• Exercise instructions
Wherever the line with "cyan arrow: (75, 28) -> (83, 35), moved" sits in the listing below, transcribe from it up to and including the line with "pink hexagon: (75, 35) -> (141, 35), moved", exactly, and leave the remaining lines out.

======

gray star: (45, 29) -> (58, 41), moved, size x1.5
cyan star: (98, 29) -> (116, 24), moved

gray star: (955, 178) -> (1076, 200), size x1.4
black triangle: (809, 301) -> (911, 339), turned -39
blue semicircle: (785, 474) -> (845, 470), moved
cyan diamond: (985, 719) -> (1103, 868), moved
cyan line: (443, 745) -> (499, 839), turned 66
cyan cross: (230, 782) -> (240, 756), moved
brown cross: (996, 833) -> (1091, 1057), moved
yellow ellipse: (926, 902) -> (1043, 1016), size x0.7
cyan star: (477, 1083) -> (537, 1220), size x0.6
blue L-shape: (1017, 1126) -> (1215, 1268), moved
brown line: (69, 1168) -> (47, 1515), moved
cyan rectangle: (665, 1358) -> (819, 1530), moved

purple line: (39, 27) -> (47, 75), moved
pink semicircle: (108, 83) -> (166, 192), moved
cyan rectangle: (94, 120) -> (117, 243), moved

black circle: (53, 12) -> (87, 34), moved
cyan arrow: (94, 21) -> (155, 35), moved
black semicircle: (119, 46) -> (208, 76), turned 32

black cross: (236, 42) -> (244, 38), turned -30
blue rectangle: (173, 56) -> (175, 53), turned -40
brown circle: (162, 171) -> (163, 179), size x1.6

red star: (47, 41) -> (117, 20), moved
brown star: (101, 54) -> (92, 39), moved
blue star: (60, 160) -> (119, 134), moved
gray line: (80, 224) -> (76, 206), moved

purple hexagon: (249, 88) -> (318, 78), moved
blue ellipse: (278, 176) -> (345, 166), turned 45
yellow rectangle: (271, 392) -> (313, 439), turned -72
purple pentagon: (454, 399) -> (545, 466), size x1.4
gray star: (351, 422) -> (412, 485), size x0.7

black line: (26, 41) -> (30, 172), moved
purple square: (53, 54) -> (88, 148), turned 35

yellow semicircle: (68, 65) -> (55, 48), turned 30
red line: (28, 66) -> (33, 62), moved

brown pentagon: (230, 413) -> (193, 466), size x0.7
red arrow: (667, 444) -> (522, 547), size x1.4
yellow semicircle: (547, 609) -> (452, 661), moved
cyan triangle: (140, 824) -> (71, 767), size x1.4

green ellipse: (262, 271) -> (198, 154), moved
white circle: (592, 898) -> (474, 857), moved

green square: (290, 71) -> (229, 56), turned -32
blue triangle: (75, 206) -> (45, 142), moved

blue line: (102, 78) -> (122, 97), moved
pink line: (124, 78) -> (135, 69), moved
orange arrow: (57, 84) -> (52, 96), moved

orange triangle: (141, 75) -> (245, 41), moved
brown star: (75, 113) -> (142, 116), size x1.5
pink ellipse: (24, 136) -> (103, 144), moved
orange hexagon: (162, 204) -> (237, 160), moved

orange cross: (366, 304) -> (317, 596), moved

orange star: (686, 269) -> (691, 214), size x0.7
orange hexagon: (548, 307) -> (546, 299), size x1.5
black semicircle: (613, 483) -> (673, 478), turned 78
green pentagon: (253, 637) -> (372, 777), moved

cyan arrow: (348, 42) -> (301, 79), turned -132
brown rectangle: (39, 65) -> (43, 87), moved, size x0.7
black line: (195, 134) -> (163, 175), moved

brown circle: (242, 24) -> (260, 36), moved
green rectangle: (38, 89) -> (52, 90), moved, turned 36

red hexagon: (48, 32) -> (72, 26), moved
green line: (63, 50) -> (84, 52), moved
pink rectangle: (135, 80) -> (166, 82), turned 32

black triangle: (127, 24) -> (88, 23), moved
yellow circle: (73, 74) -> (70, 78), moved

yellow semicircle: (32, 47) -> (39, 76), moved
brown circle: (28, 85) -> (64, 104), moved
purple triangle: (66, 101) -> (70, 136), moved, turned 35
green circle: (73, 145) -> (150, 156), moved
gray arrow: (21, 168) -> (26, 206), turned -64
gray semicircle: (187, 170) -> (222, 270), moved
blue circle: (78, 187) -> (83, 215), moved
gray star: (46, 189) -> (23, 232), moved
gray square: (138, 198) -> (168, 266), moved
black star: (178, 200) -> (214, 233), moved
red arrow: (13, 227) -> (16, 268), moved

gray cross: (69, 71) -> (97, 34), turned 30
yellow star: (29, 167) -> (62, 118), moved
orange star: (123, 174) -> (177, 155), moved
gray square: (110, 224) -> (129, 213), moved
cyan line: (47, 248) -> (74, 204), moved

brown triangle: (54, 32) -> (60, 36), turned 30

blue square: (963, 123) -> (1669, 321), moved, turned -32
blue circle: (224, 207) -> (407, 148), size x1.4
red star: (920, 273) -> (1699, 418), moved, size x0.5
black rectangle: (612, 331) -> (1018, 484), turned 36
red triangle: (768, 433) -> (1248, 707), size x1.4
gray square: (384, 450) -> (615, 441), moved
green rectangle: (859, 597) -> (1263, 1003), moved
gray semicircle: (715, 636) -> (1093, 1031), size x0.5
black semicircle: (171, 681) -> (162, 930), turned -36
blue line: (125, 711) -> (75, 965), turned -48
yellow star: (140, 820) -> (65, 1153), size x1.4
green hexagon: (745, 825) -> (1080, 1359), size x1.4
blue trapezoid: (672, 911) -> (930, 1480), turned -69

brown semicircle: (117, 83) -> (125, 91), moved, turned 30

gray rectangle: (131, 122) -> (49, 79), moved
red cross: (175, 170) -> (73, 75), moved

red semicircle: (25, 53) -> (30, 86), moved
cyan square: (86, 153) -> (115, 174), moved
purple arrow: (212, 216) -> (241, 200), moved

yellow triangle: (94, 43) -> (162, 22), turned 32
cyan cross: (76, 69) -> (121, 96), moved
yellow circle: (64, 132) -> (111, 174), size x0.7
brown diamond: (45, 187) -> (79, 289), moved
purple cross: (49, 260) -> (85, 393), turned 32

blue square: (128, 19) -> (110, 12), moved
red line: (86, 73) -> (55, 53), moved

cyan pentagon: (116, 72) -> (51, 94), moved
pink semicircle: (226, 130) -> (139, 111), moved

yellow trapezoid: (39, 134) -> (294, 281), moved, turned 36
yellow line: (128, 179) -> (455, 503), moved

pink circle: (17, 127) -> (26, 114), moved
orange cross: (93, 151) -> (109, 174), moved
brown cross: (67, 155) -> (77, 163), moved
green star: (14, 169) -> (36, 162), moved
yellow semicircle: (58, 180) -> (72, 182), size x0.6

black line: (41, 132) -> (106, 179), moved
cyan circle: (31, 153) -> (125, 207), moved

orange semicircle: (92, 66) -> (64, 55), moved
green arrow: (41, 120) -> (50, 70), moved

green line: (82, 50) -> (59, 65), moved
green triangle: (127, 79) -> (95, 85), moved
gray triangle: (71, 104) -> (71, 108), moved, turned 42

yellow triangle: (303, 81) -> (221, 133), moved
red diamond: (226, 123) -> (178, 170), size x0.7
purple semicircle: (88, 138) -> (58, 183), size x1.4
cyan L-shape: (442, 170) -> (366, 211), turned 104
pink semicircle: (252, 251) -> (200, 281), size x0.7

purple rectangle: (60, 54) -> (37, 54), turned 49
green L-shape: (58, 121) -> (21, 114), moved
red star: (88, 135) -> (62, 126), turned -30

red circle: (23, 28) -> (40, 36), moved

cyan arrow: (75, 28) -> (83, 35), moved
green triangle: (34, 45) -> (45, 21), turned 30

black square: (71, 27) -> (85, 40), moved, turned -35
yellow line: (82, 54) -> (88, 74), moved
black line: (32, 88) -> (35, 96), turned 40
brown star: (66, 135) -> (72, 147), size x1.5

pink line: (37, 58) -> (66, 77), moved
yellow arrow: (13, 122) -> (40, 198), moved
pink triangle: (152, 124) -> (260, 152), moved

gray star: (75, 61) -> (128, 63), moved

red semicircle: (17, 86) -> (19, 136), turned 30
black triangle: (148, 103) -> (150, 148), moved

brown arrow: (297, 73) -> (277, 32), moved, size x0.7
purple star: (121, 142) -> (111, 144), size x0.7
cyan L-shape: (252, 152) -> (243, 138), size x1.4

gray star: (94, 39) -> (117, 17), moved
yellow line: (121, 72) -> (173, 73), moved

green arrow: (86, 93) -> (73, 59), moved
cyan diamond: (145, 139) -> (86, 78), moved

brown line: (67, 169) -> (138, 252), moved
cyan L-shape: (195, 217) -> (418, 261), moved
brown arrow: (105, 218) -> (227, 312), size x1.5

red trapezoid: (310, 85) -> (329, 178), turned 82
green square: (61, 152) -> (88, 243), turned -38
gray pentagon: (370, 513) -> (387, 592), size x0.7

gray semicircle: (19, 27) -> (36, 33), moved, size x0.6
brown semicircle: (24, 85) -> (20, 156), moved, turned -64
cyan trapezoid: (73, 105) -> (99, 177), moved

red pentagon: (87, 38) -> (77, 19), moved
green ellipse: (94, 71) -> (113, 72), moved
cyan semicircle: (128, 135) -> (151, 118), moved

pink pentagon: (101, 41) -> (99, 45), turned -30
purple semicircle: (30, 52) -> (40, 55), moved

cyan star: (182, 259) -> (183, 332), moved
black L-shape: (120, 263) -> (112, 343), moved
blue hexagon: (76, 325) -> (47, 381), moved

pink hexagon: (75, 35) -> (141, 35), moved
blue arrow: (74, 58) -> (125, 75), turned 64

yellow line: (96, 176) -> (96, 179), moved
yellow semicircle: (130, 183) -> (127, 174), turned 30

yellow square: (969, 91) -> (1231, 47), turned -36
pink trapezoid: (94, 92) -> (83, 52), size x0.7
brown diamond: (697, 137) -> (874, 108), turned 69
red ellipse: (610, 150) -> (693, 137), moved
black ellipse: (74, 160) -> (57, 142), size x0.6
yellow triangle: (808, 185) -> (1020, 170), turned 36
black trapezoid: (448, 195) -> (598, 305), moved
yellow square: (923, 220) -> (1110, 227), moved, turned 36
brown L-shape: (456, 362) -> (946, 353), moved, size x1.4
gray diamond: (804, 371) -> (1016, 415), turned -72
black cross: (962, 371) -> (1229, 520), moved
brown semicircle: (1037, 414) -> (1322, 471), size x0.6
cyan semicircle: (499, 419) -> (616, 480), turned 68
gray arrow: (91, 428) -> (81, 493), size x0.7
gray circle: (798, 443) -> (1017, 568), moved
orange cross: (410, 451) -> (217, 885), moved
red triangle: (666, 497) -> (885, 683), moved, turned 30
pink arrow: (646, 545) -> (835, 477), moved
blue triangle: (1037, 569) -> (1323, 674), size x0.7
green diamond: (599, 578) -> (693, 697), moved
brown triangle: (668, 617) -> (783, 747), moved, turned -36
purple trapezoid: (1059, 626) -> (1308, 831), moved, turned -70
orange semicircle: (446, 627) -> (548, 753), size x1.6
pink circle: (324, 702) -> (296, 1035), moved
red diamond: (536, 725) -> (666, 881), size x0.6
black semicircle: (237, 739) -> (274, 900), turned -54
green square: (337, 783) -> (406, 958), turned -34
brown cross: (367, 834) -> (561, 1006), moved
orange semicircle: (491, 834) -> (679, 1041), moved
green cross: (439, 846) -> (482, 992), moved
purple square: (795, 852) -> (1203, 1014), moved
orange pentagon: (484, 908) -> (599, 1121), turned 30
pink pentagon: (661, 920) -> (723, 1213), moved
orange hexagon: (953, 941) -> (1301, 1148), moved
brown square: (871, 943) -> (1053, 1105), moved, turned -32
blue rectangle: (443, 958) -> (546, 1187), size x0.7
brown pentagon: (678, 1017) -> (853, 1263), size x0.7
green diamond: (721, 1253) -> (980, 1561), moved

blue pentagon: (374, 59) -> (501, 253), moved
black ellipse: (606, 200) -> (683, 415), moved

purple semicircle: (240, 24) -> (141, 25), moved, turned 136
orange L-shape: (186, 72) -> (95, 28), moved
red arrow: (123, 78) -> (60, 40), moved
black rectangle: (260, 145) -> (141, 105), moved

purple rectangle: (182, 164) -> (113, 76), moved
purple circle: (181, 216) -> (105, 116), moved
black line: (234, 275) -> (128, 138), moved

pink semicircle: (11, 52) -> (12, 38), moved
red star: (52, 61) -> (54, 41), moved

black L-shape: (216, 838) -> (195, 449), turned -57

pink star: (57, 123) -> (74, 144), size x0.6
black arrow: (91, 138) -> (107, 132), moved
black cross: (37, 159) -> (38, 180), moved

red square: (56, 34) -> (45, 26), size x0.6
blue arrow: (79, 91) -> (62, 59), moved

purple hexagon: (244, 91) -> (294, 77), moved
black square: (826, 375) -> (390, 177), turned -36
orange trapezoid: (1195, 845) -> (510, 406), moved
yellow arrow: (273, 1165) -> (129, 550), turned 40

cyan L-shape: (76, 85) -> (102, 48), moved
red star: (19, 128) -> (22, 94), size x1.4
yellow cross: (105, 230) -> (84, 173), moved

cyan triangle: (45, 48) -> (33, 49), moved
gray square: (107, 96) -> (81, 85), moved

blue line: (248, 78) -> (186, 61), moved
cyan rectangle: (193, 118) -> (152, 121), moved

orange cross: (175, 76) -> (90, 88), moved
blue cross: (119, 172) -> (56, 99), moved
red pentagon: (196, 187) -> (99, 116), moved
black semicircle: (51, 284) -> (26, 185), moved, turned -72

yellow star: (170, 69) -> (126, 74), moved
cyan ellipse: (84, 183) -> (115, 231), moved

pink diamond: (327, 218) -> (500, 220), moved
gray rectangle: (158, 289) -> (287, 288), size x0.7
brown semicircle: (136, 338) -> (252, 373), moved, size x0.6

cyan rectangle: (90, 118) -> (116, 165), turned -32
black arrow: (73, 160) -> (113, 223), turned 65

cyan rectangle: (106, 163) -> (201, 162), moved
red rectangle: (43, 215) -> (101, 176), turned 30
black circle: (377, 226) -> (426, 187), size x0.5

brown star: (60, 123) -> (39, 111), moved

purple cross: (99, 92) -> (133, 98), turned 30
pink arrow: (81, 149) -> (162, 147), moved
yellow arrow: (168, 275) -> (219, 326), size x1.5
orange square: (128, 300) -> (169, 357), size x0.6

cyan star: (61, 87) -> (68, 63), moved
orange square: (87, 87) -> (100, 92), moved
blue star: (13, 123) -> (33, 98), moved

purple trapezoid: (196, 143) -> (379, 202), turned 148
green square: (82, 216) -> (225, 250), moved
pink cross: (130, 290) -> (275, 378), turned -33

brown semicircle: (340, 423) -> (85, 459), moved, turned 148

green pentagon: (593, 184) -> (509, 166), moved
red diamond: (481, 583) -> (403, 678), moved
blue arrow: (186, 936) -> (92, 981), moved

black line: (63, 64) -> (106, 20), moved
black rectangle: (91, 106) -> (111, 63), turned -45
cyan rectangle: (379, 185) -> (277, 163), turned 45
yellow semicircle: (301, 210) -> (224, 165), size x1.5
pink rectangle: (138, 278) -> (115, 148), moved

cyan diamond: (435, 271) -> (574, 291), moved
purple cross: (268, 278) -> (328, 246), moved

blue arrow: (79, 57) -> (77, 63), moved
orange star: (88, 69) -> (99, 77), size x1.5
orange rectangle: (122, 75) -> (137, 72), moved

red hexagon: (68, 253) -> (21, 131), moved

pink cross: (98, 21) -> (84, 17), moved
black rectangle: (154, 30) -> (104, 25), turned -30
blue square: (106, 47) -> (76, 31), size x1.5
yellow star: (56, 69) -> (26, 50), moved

======

• Response for this exercise
cyan arrow: (75, 28) -> (83, 35), moved
green triangle: (34, 45) -> (45, 21), turned 30

black square: (71, 27) -> (85, 40), moved, turned -35
yellow line: (82, 54) -> (88, 74), moved
black line: (32, 88) -> (35, 96), turned 40
brown star: (66, 135) -> (72, 147), size x1.5

pink line: (37, 58) -> (66, 77), moved
yellow arrow: (13, 122) -> (40, 198), moved
pink triangle: (152, 124) -> (260, 152), moved

gray star: (75, 61) -> (128, 63), moved

red semicircle: (17, 86) -> (19, 136), turned 30
black triangle: (148, 103) -> (150, 148), moved

brown arrow: (297, 73) -> (277, 32), moved, size x0.7
purple star: (121, 142) -> (111, 144), size x0.7
cyan L-shape: (252, 152) -> (243, 138), size x1.4

gray star: (94, 39) -> (117, 17), moved
yellow line: (121, 72) -> (173, 73), moved

green arrow: (86, 93) -> (73, 59), moved
cyan diamond: (145, 139) -> (86, 78), moved

brown line: (67, 169) -> (138, 252), moved
cyan L-shape: (195, 217) -> (418, 261), moved
brown arrow: (105, 218) -> (227, 312), size x1.5

red trapezoid: (310, 85) -> (329, 178), turned 82
green square: (61, 152) -> (88, 243), turned -38
gray pentagon: (370, 513) -> (387, 592), size x0.7

gray semicircle: (19, 27) -> (36, 33), moved, size x0.6
brown semicircle: (24, 85) -> (20, 156), moved, turned -64
cyan trapezoid: (73, 105) -> (99, 177), moved

red pentagon: (87, 38) -> (77, 19), moved
green ellipse: (94, 71) -> (113, 72), moved
cyan semicircle: (128, 135) -> (151, 118), moved

pink pentagon: (101, 41) -> (99, 45), turned -30
purple semicircle: (30, 52) -> (40, 55), moved

cyan star: (182, 259) -> (183, 332), moved
black L-shape: (120, 263) -> (112, 343), moved
blue hexagon: (76, 325) -> (47, 381), moved

pink hexagon: (75, 35) -> (141, 35), moved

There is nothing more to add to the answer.